= TASK GOAL =
Pictures are to be left out, and every entry repeated exactly.

= SOURCE RECORDS =
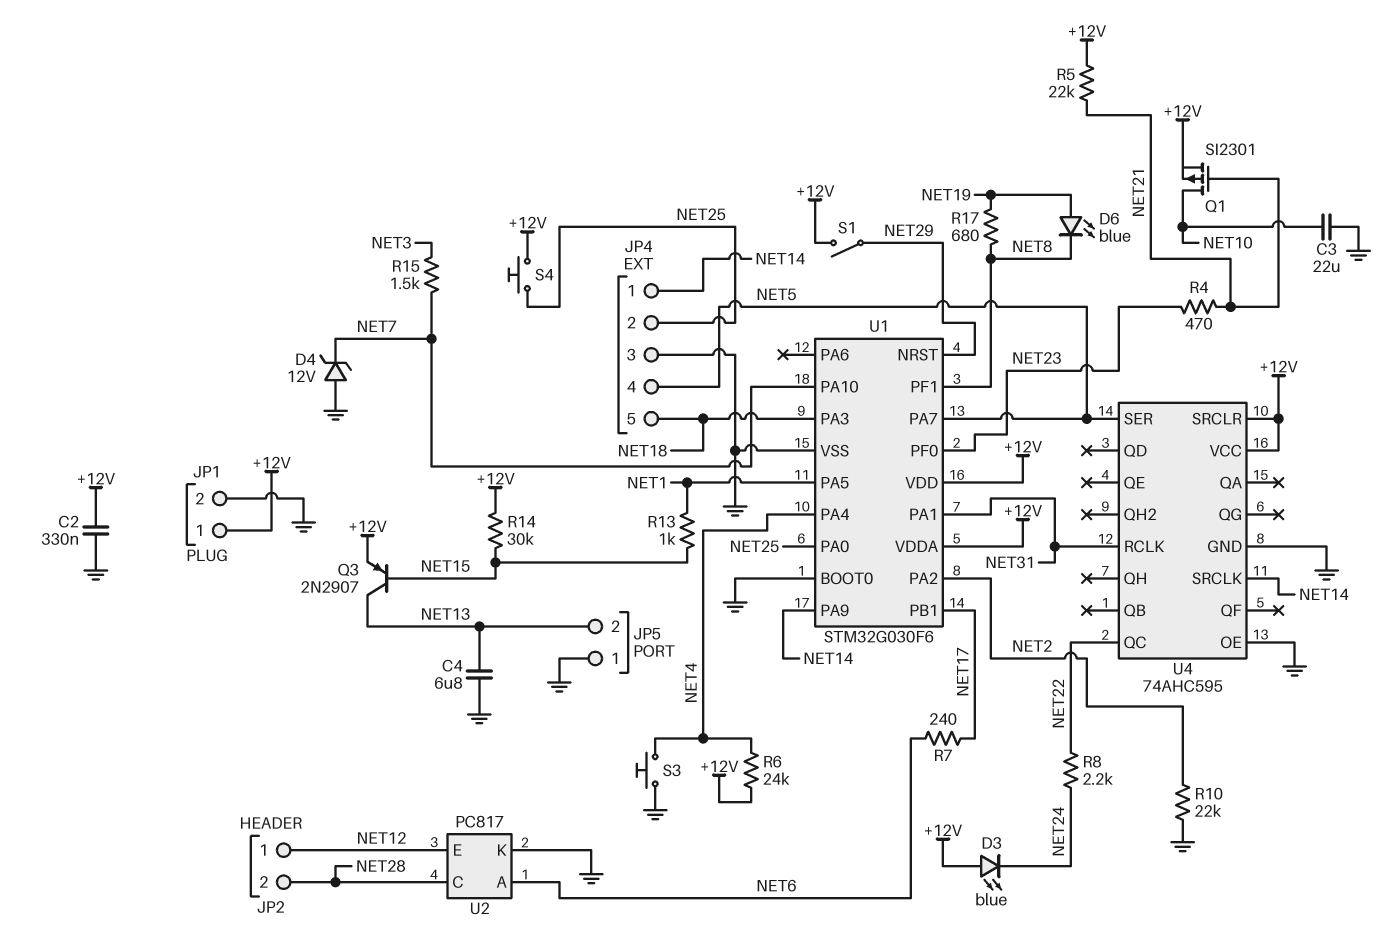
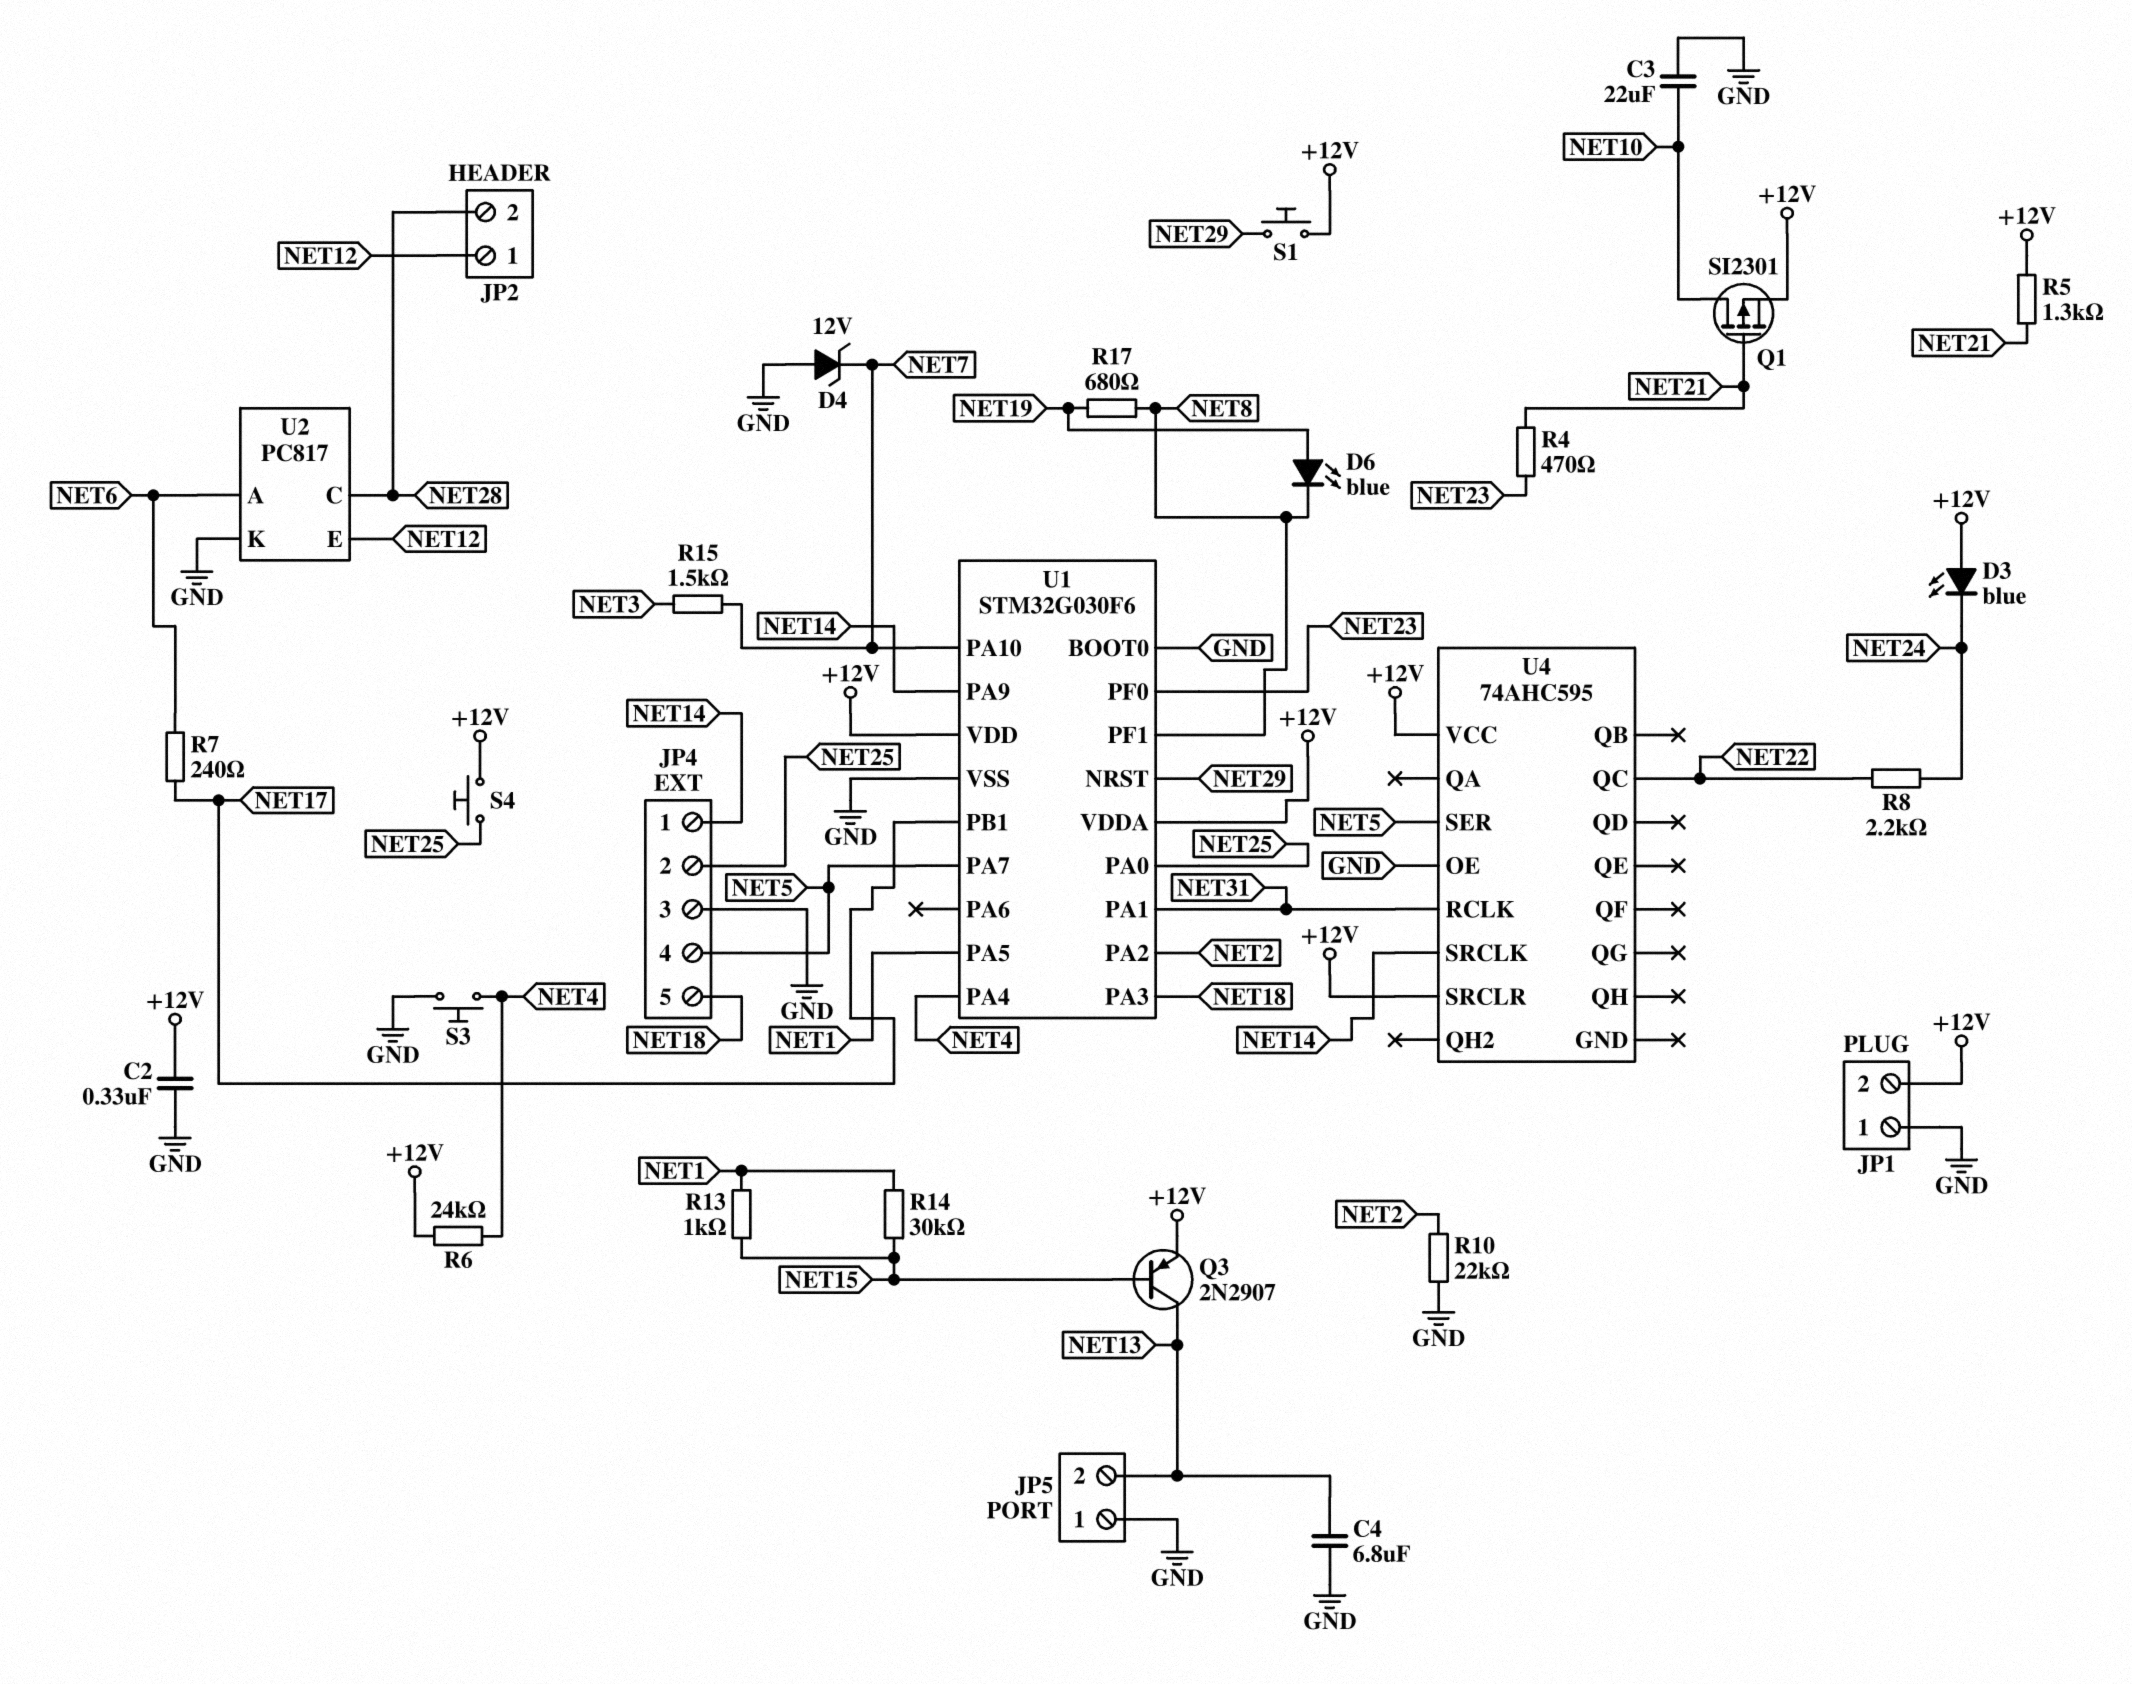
JP1 pin 1: +12V -> GND
JP1 pin 2: GND -> +12V
R5: 22k (+12V, NET21) -> 1.3k (+12V, NET21)
R14: 30k (+12V, NET15) -> 30k (NET1, NET15)
S1: switch (+12V, NET29) -> button (+12V, NET29)
U4 pin GND: GND -> none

= RESPONSE FOR THIS EXERCISE =
JP1 pin 1: +12V -> GND
JP1 pin 2: GND -> +12V
R5: 22k (+12V, NET21) -> 1.3k (+12V, NET21)
R14: 30k (+12V, NET15) -> 30k (NET1, NET15)
S1: switch (+12V, NET29) -> button (+12V, NET29)
U4 pin GND: GND -> none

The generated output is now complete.